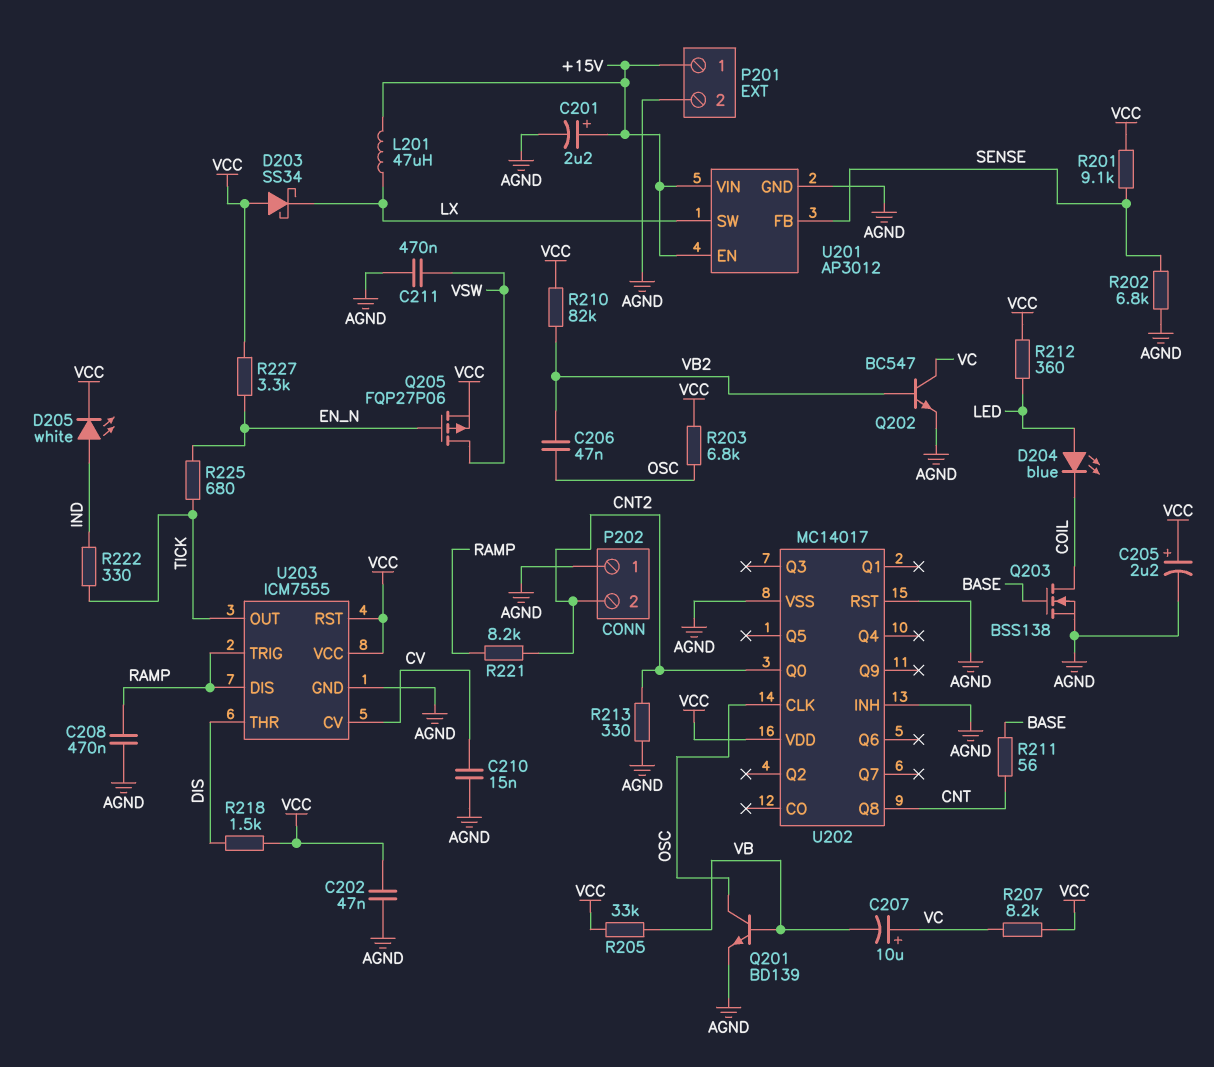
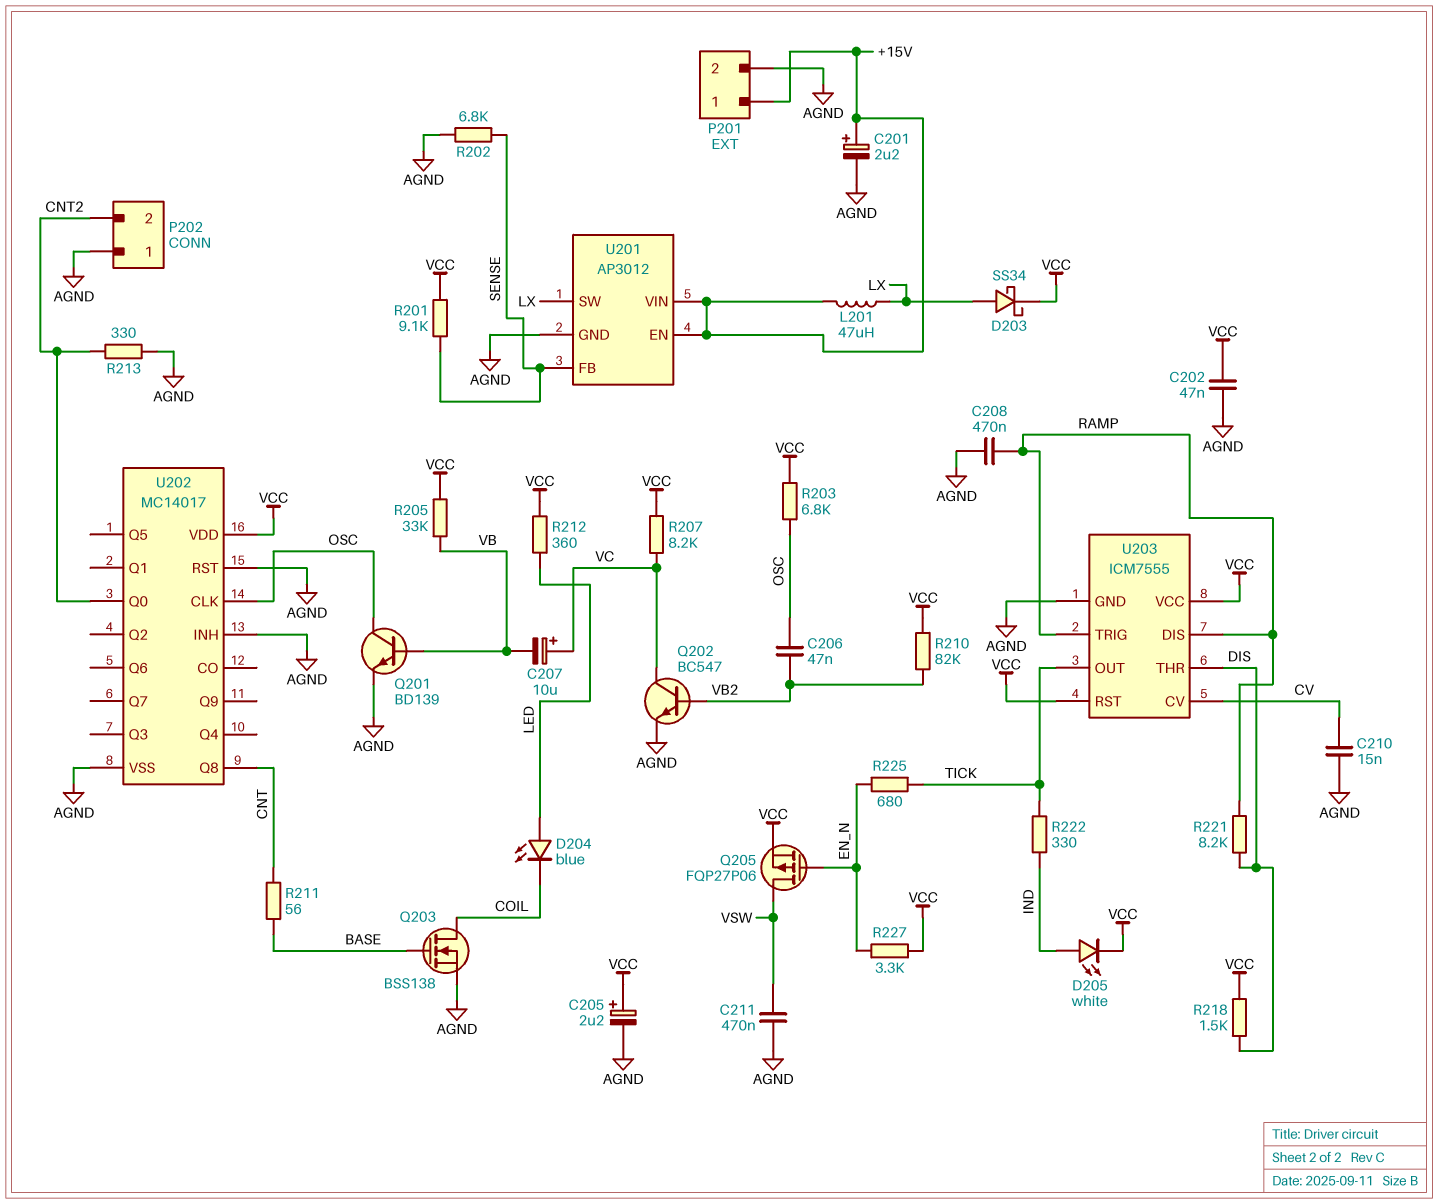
D203: schottky SS34 (A VCC, K LX) -> schottky SS34 (A LX, K VCC)
R221: 8.2k (CNT2, RAMP) -> 8.2k (DIS, RAMP)

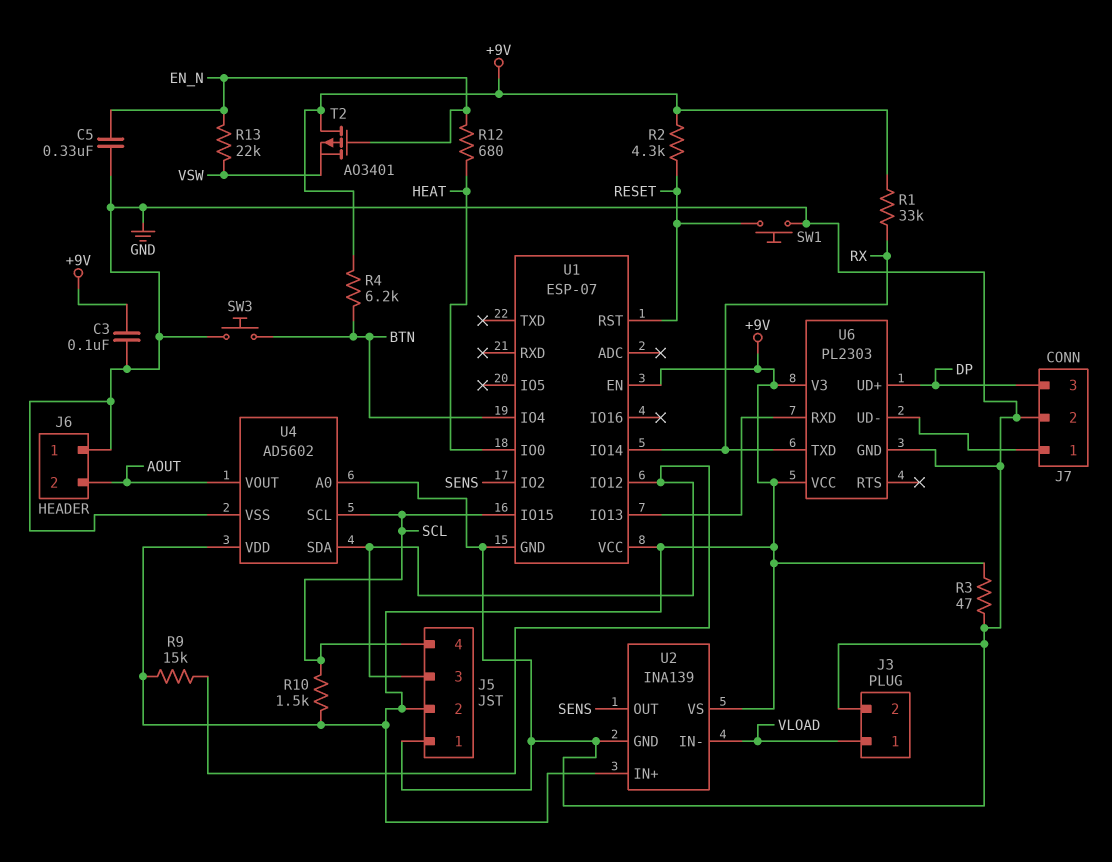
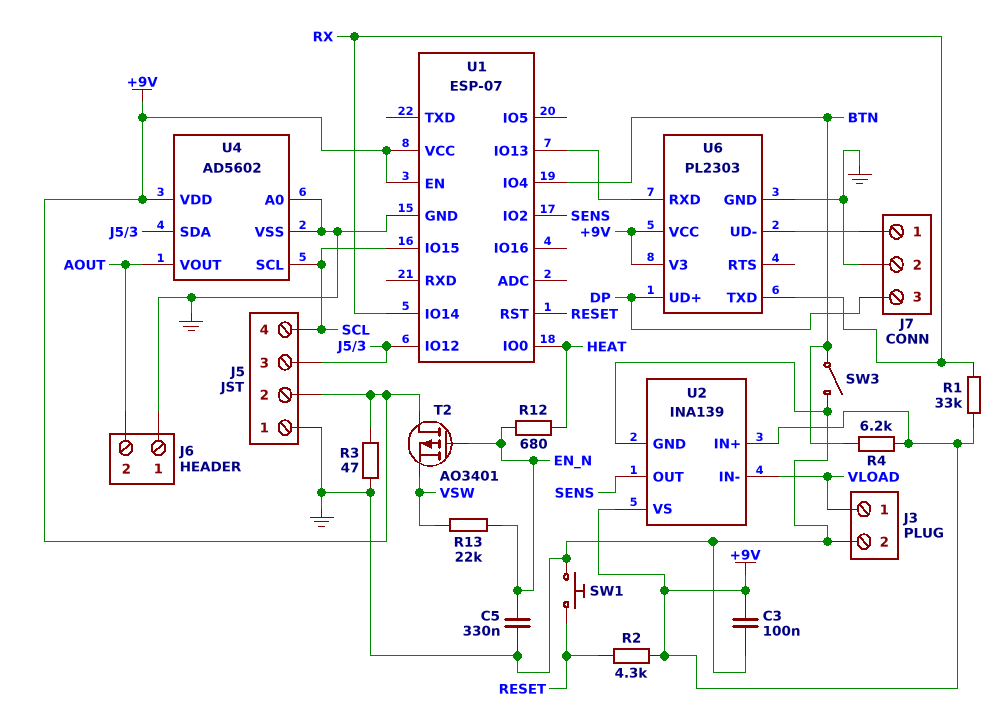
R9: 15k (+9V, J5/3) -> none
R10: 1.5k (+9V, SCL) -> none
SW3: button (BTN, GND) -> switch (BTN, GND)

______

→ **Work task**
Every line above is to be written out unchanged, with the pictures omitted.

→ **Result for this exercise**
D203: schottky SS34 (A VCC, K LX) -> schottky SS34 (A LX, K VCC)
R221: 8.2k (CNT2, RAMP) -> 8.2k (DIS, RAMP)

R9: 15k (+9V, J5/3) -> none
R10: 1.5k (+9V, SCL) -> none
SW3: button (BTN, GND) -> switch (BTN, GND)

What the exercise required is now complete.